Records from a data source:
################

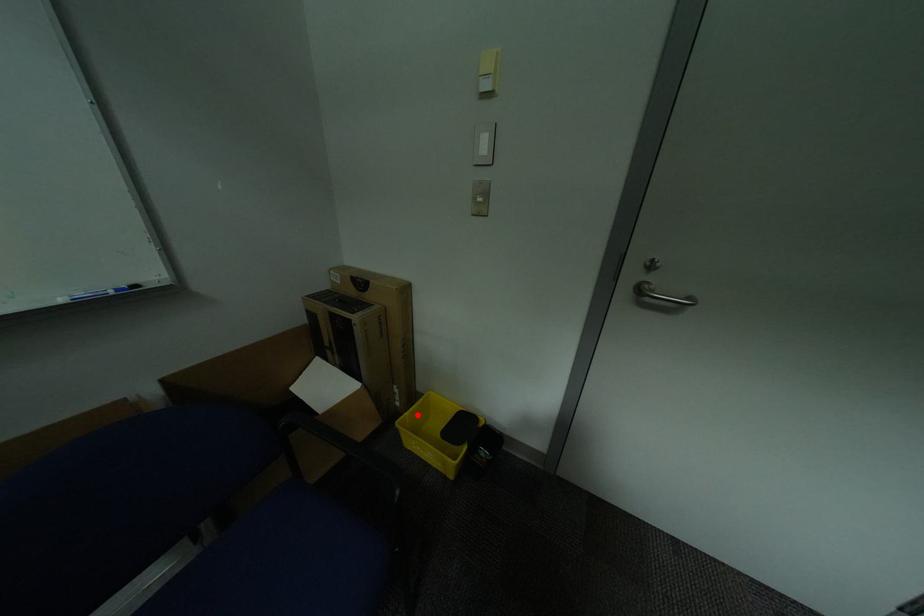
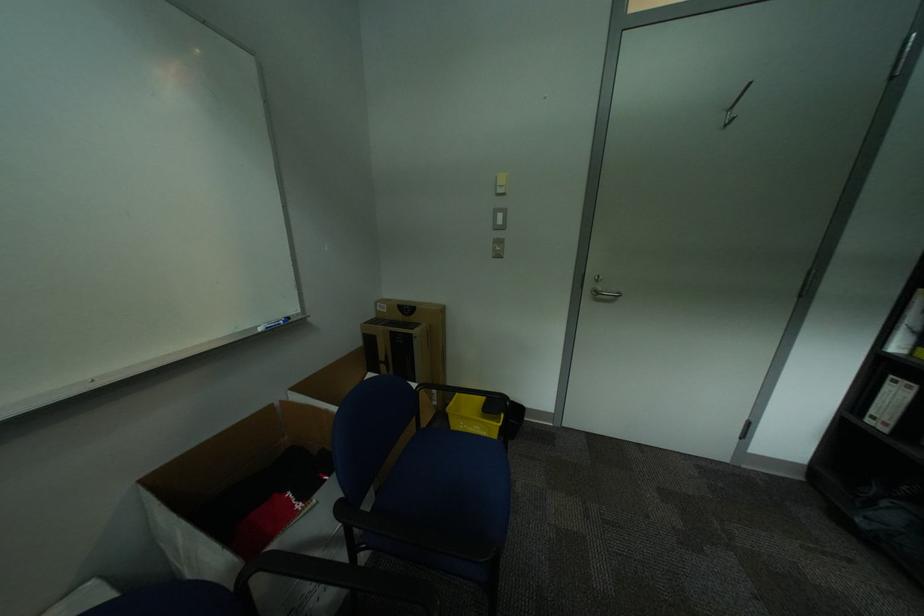
Question: I am providing you with two images of the same scene from different viewpoints. Image1 has a red point marked. In image2, the corresponding 3D location appears at what relative position? Reply with the corresponding letter.

Choices:
 (A) Closer
 (B) Farther

Answer: (B)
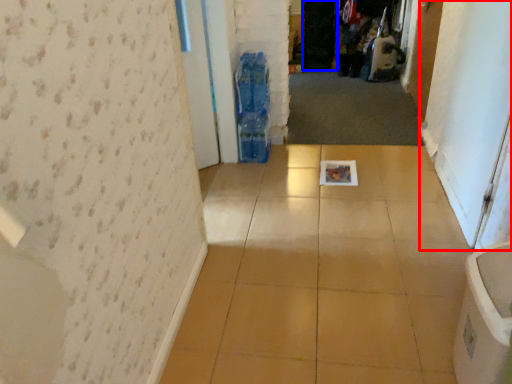
Question: Which object is further to the camera taking this photo, screen door (highlighted by a red box) or screen door (highlighted by a blue box)?

Choices:
 (A) screen door
 (B) screen door

Answer: (B)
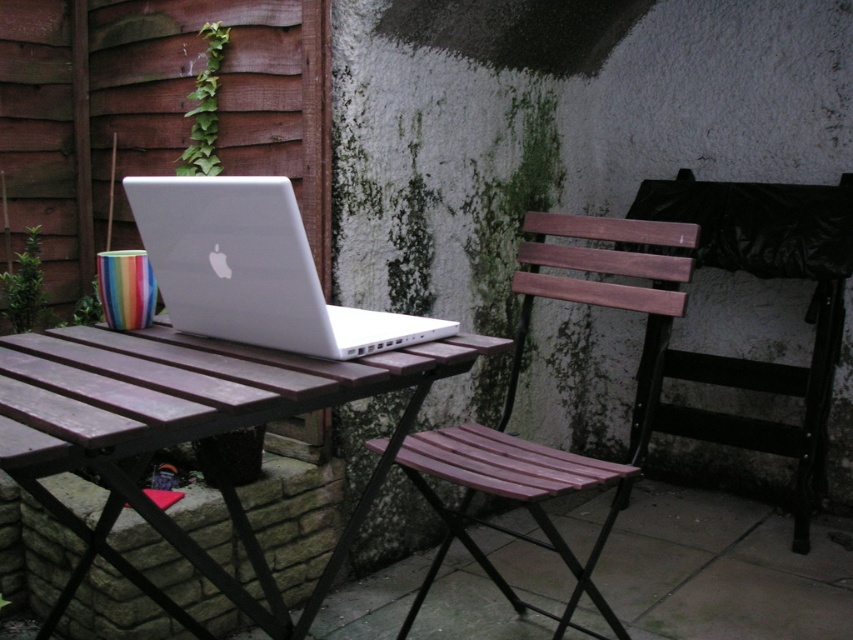
You are planning to place a small potted plant on the wooden folding table. Based on the current setup, where should you position the plant to ensure it doesn not obstruct the view of the wooden slats chair at center from the viewer s perspective?

The wooden slats chair at center is located at point (514,394), so positioning the plant away from that area would keep the chair visible.

Based on the photo, you are standing in the backyard and want to place a 36 inch long garden hose on the wooden table at center. Can the garden hose fit on the table without overhanging?

The wooden table at center is 34.29 inches away from camera, so the garden hose is longer than the table. Therefore, the garden hose cannot fit on the wooden table at center without overhanging.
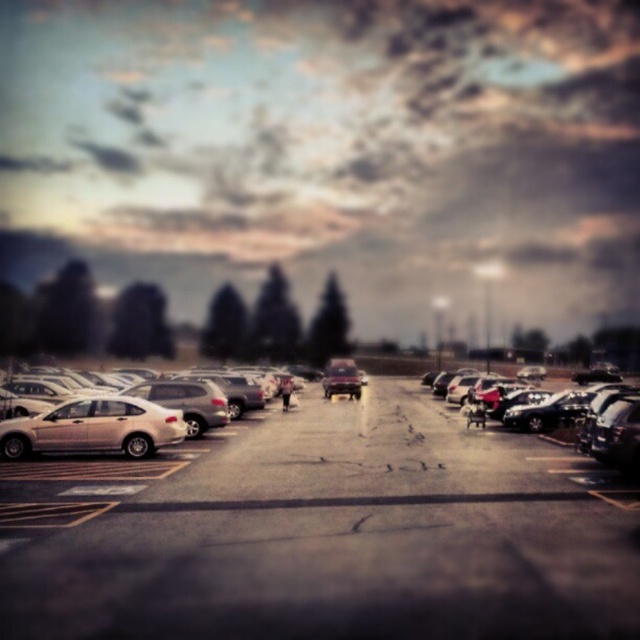
Does white matte car at center have a larger size compared to shiny black sedan at center?

Correct, white matte car at center is larger in size than shiny black sedan at center.

Is point (310, 490) less distant than point (621, 449)?

Yes.

The image size is (640, 640). Identify the location of white matte car at center. (321, 532).

Can you confirm if silver metallic sedan at center-left is thinner than shiny metallic car at center?

No, silver metallic sedan at center-left is not thinner than shiny metallic car at center.

Is silver metallic sedan at center-left to the left of shiny metallic car at center from the viewer's perspective?

Yes, silver metallic sedan at center-left is to the left of shiny metallic car at center.

You are a GUI agent. You are given a task and a screenshot of the screen. Output one action in this format:
    pyautogui.click(x=<x>, y=<y>)
    Task: Click on the silver metallic sedan at center-left
    The width and height of the screenshot is (640, 640).
    Given the screenshot: What is the action you would take?
    pyautogui.click(x=116, y=420)

Which is below, satin silver sedan at left or shiny black sedan at center?

shiny black sedan at center is below.

Is satin silver sedan at left bigger than shiny black sedan at center?

Actually, satin silver sedan at left might be smaller than shiny black sedan at center.

Is point (168, 442) closer to camera compared to point (618, 440)?

No, it is not.

Locate an element on the screen. This screenshot has height=640, width=640. satin silver sedan at left is located at coordinates point(93,428).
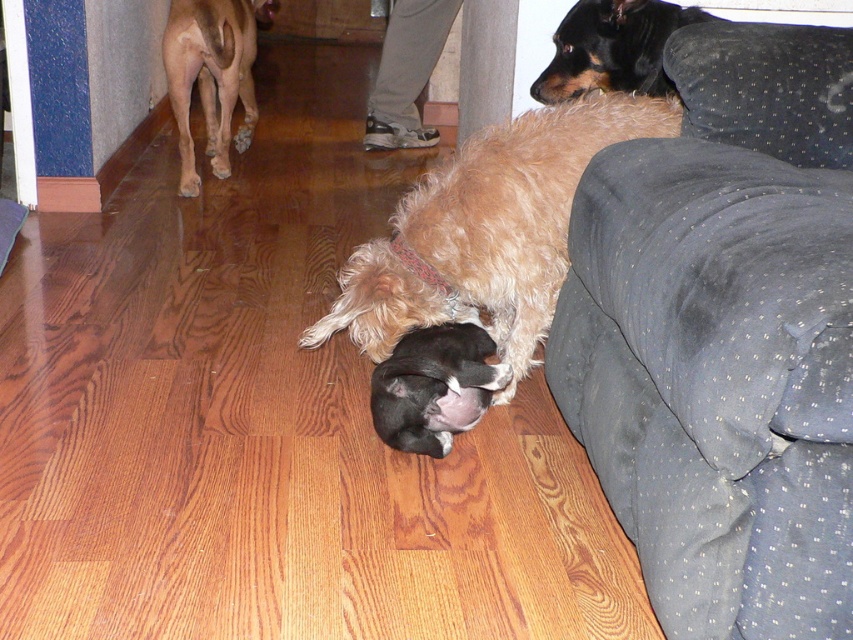
Question: Which object is positioned closest to the black smooth dog at upper right?

Choices:
 (A) black fur at center
 (B) fuzzy brown dog at upper right
 (C) fuzzy brown dog at center
 (D) smooth tan dog at upper left

Answer: (C)

Question: Is fuzzy brown dog at upper right to the right of fuzzy brown dog at center from the viewer's perspective?

Choices:
 (A) yes
 (B) no

Answer: (A)

Question: Which of these objects is positioned farthest from the smooth tan dog at upper left?

Choices:
 (A) black fur at center
 (B) black smooth dog at upper right
 (C) fuzzy brown dog at center
 (D) fuzzy brown dog at upper right

Answer: (D)

Question: Does fuzzy brown dog at center have a smaller size compared to black smooth dog at upper right?

Choices:
 (A) no
 (B) yes

Answer: (A)

Question: Which object is farther from the camera taking this photo?

Choices:
 (A) fuzzy brown dog at center
 (B) black fur at center
 (C) black smooth dog at upper right

Answer: (C)

Question: Is fuzzy brown dog at center below smooth tan dog at upper left?

Choices:
 (A) no
 (B) yes

Answer: (B)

################

How to complete this task:
Please reproduce all of the material above line for line, leaving out the pictures.

Exercise output:
Question: I am providing you with two images of the same scene from different viewpoints. Image1 has a red point marked. In image2, the corresponding 3D location appears at what relative position? Reply with the corresponding letter.

Choices:
 (A) Closer
 (B) Farther

Answer: (B)
Question: Which object is further to the camera taking this photo, screen door (highlighted by a red box) or screen door (highlighted by a blue box)?

Choices:
 (A) screen door
 (B) screen door

Answer: (B)
You are planning to place a small potted plant on the wooden folding table. Based on the current setup, where should you position the plant to ensure it doesn not obstruct the view of the wooden slats chair at center from the viewer s perspective?

The wooden slats chair at center is located at point (514,394), so positioning the plant away from that area would keep the chair visible.

Based on the photo, you are standing in the backyard and want to place a 36 inch long garden hose on the wooden table at center. Can the garden hose fit on the table without overhanging?

The wooden table at center is 34.29 inches away from camera, so the garden hose is longer than the table. Therefore, the garden hose cannot fit on the wooden table at center without overhanging.
Does white matte car at center have a larger size compared to shiny black sedan at center?

Correct, white matte car at center is larger in size than shiny black sedan at center.

Is point (310, 490) less distant than point (621, 449)?

Yes.

The image size is (640, 640). Identify the location of white matte car at center. (321, 532).

Can you confirm if silver metallic sedan at center-left is thinner than shiny metallic car at center?

No, silver metallic sedan at center-left is not thinner than shiny metallic car at center.

Is silver metallic sedan at center-left to the left of shiny metallic car at center from the viewer's perspective?

Yes, silver metallic sedan at center-left is to the left of shiny metallic car at center.

You are a GUI agent. You are given a task and a screenshot of the screen. Output one action in this format:
    pyautogui.click(x=<x>, y=<y>)
    Task: Click on the silver metallic sedan at center-left
    The width and height of the screenshot is (640, 640).
    Given the screenshot: What is the action you would take?
    pyautogui.click(x=116, y=420)

Which is below, satin silver sedan at left or shiny black sedan at center?

shiny black sedan at center is below.

Is satin silver sedan at left bigger than shiny black sedan at center?

Actually, satin silver sedan at left might be smaller than shiny black sedan at center.

Is point (168, 442) closer to camera compared to point (618, 440)?

No, it is not.

Locate an element on the screen. This screenshot has height=640, width=640. satin silver sedan at left is located at coordinates point(93,428).
Question: Which object is positioned closest to the black smooth dog at upper right?

Choices:
 (A) black fur at center
 (B) fuzzy brown dog at upper right
 (C) fuzzy brown dog at center
 (D) smooth tan dog at upper left

Answer: (C)

Question: Is fuzzy brown dog at upper right to the right of fuzzy brown dog at center from the viewer's perspective?

Choices:
 (A) yes
 (B) no

Answer: (A)

Question: Which of these objects is positioned farthest from the smooth tan dog at upper left?

Choices:
 (A) black fur at center
 (B) black smooth dog at upper right
 (C) fuzzy brown dog at center
 (D) fuzzy brown dog at upper right

Answer: (D)

Question: Does fuzzy brown dog at center have a smaller size compared to black smooth dog at upper right?

Choices:
 (A) no
 (B) yes

Answer: (A)

Question: Which object is farther from the camera taking this photo?

Choices:
 (A) fuzzy brown dog at center
 (B) black fur at center
 (C) black smooth dog at upper right

Answer: (C)

Question: Is fuzzy brown dog at center below smooth tan dog at upper left?

Choices:
 (A) no
 (B) yes

Answer: (B)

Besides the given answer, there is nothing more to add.